Task prompt >>
Once you find a line containing the word "DGND" in the entries below, copy it.

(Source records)
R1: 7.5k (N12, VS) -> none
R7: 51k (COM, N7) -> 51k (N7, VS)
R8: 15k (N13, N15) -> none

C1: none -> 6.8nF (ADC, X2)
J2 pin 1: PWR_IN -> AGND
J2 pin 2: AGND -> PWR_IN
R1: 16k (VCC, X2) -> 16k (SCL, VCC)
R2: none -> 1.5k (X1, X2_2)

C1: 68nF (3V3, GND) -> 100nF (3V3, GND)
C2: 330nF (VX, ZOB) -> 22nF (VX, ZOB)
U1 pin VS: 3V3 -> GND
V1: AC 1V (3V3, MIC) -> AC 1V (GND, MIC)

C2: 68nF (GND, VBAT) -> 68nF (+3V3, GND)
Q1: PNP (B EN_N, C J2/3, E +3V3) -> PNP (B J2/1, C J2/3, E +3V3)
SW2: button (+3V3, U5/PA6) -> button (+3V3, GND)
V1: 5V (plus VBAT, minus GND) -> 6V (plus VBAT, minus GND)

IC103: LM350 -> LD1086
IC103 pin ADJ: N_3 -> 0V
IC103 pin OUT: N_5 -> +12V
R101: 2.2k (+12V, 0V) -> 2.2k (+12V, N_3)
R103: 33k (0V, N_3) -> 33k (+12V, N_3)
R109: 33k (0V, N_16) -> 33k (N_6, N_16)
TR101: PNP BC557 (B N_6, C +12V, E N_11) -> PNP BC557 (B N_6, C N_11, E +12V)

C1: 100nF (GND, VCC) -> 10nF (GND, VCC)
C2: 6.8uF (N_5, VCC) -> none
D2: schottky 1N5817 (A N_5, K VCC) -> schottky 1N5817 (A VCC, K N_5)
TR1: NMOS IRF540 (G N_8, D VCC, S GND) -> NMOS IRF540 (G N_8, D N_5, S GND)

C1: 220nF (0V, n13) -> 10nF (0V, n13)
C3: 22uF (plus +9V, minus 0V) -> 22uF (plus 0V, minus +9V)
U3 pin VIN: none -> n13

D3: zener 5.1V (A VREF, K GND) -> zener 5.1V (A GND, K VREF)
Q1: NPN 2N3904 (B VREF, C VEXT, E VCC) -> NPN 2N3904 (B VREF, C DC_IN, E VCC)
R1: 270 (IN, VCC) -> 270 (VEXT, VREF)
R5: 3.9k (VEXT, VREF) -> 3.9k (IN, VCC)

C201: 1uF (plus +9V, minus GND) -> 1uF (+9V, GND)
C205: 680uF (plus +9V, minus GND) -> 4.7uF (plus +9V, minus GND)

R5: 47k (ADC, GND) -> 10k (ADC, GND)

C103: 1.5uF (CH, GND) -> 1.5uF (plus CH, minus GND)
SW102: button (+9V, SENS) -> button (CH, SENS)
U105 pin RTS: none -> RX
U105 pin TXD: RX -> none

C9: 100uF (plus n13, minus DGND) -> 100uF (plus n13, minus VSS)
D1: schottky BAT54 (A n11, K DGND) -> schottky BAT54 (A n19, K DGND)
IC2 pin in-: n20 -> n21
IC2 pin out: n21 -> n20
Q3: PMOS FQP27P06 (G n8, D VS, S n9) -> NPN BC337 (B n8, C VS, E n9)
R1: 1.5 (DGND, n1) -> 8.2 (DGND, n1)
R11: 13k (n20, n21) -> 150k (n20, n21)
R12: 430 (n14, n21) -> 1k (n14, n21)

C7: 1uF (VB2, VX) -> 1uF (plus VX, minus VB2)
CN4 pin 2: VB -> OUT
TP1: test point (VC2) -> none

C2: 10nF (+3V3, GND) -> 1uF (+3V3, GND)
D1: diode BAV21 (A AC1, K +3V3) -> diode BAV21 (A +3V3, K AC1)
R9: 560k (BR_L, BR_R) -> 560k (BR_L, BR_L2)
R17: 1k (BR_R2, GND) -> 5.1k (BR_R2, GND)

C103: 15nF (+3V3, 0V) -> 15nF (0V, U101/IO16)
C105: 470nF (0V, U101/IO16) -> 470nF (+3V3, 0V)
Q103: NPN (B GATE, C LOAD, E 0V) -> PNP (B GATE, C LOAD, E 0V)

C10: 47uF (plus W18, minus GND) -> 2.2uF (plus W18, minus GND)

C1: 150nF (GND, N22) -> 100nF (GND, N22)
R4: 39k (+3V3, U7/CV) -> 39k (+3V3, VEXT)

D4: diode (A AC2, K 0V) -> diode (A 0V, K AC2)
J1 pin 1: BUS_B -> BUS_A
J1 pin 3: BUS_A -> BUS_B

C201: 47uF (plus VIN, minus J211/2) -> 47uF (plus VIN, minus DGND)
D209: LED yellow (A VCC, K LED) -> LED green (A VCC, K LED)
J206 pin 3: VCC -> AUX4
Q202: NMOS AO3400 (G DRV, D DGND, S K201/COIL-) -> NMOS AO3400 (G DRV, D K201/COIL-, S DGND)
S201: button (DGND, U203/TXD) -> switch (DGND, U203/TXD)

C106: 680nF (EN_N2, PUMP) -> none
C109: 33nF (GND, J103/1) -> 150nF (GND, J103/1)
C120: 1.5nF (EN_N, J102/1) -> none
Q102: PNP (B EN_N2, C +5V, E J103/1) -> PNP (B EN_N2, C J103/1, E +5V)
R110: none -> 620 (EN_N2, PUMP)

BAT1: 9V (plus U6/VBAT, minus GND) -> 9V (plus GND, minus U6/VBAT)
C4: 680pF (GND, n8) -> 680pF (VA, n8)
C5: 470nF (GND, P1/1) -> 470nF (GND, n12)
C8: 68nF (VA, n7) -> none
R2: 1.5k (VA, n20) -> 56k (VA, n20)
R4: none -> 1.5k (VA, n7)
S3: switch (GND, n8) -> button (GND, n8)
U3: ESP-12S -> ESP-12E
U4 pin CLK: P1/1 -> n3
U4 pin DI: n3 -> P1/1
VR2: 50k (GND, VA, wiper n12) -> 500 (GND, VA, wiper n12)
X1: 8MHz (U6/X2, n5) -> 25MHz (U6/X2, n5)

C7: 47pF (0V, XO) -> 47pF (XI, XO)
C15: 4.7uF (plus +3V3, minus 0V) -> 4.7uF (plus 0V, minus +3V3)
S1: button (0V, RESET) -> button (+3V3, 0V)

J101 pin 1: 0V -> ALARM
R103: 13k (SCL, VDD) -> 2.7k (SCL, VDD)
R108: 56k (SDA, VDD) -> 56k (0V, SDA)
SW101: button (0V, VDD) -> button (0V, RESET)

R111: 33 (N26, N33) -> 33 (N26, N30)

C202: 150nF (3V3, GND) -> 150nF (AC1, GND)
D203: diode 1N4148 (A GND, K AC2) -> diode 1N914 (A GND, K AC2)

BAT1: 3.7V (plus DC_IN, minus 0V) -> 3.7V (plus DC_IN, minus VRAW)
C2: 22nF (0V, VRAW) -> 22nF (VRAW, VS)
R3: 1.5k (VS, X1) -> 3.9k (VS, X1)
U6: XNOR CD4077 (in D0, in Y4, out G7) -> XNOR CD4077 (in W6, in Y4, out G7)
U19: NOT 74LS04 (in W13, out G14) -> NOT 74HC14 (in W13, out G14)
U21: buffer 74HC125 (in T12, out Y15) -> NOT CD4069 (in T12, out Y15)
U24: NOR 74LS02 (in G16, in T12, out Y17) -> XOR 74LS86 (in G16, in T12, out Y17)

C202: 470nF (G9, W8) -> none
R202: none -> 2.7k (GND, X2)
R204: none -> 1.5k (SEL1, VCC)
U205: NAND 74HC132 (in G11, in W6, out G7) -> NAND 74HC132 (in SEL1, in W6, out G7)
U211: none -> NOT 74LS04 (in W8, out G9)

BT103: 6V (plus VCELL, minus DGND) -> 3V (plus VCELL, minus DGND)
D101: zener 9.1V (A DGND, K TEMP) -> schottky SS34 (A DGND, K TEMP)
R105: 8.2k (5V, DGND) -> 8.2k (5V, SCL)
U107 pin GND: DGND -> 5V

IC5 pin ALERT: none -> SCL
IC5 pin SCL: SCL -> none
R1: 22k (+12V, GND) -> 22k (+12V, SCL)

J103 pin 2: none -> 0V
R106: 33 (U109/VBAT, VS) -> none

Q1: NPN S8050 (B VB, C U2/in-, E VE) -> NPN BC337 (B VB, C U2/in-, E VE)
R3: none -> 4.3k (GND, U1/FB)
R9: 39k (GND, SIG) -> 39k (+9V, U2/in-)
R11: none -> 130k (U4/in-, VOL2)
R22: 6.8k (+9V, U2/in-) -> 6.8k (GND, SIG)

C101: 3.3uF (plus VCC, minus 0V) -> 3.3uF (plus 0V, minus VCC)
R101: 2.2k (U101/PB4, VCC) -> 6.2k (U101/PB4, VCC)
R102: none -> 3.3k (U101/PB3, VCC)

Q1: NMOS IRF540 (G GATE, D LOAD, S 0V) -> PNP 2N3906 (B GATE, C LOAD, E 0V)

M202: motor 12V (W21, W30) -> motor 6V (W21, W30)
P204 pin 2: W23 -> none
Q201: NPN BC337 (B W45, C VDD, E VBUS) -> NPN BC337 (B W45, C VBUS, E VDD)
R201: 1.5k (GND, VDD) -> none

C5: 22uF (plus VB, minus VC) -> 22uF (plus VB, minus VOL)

Result >>
C9: 100uF (plus n13, minus DGND) -> 100uF (plus n13, minus VSS)
D1: schottky BAT54 (A n11, K DGND) -> schottky BAT54 (A n19, K DGND)
R1: 1.5 (DGND, n1) -> 8.2 (DGND, n1)
C201: 47uF (plus VIN, minus J211/2) -> 47uF (plus VIN, minus DGND)
Q202: NMOS AO3400 (G DRV, D DGND, S K201/COIL-) -> NMOS AO3400 (G DRV, D K201/COIL-, S DGND)
S201: button (DGND, U203/TXD) -> switch (DGND, U203/TXD)
BT103: 6V (plus VCELL, minus DGND) -> 3V (plus VCELL, minus DGND)
D101: zener 9.1V (A DGND, K TEMP) -> schottky SS34 (A DGND, K TEMP)
R105: 8.2k (5V, DGND) -> 8.2k (5V, SCL)
U107 pin GND: DGND -> 5V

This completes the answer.